## Try it
Read the lines below, and copy any that contain the string "plus".

## Information provided
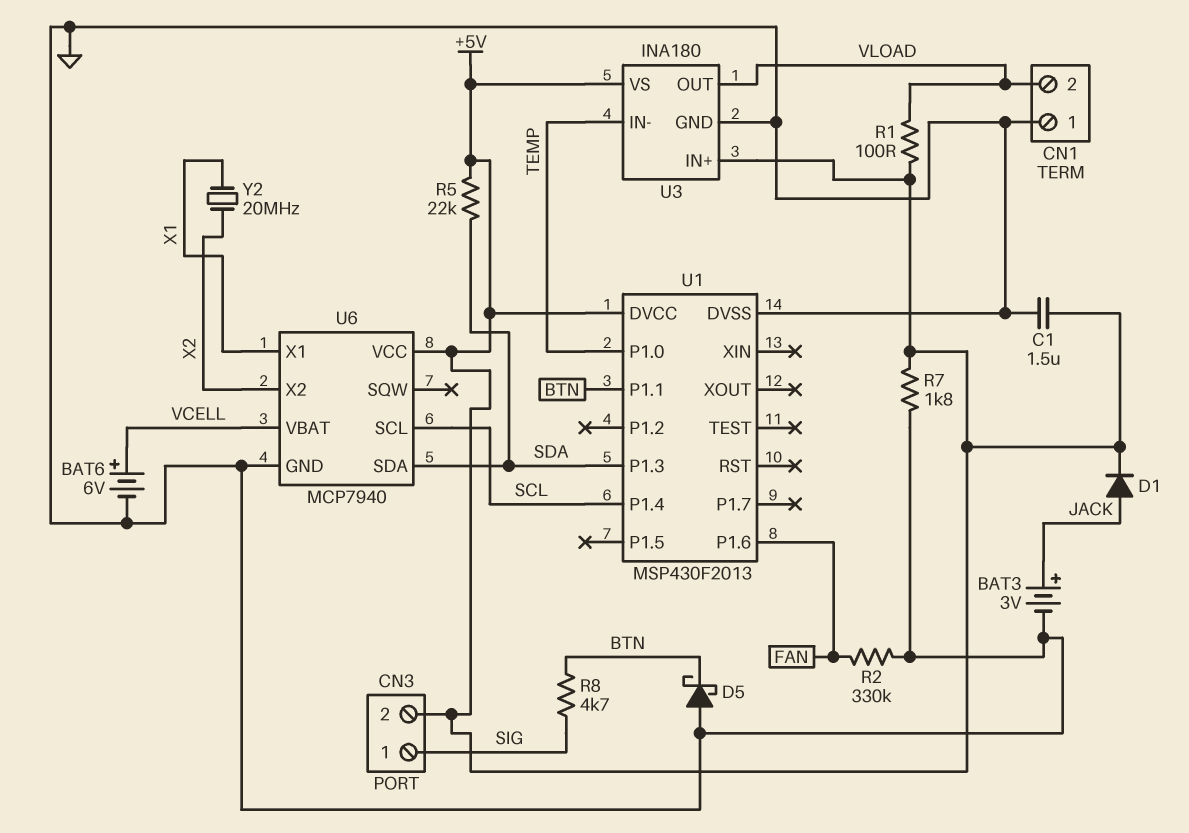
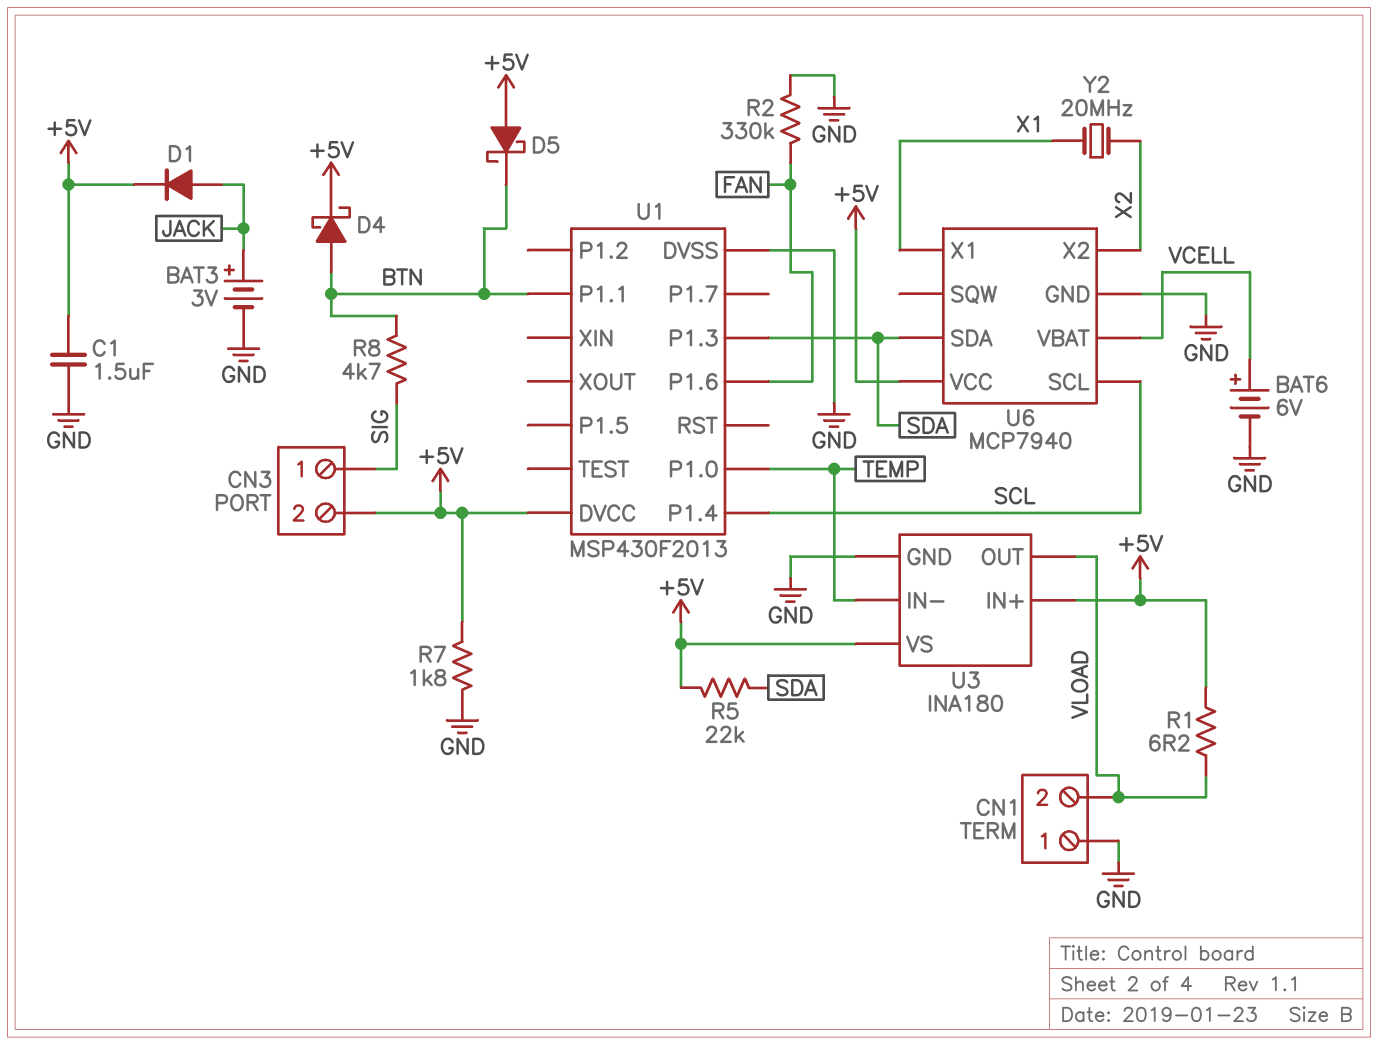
D4: none -> schottky (A BTN, K +5V)
D5: schottky (A GND, K BTN) -> schottky (A +5V, K BTN)
R1: 100 (+5V, VLOAD) -> 6.2 (+5V, VLOAD)

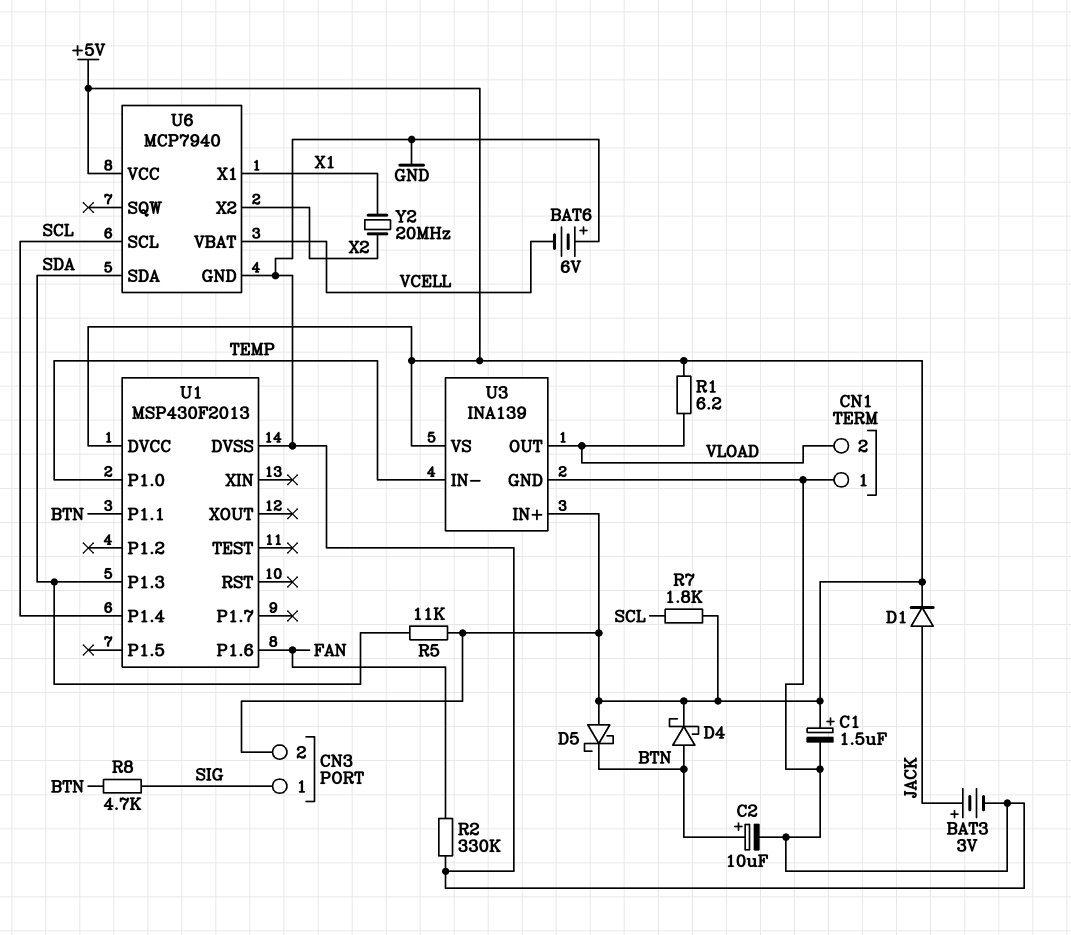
BAT6: 6V (plus VCELL, minus GND) -> 6V (plus GND, minus VCELL)
C1: 1.5uF (+5V, GND) -> 1.5uF (plus +5V, minus GND)
C2: none -> 10uF (plus BTN, minus GND)
R5: 22k (+5V, SDA) -> 11k (+5V, SDA)
R7: 1.8k (+5V, GND) -> 1.8k (+5V, SCL)
U3: INA180 -> INA139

## Exercise response
BAT6: 6V (plus VCELL, minus GND) -> 6V (plus GND, minus VCELL)
C1: 1.5uF (+5V, GND) -> 1.5uF (plus +5V, minus GND)
C2: none -> 10uF (plus BTN, minus GND)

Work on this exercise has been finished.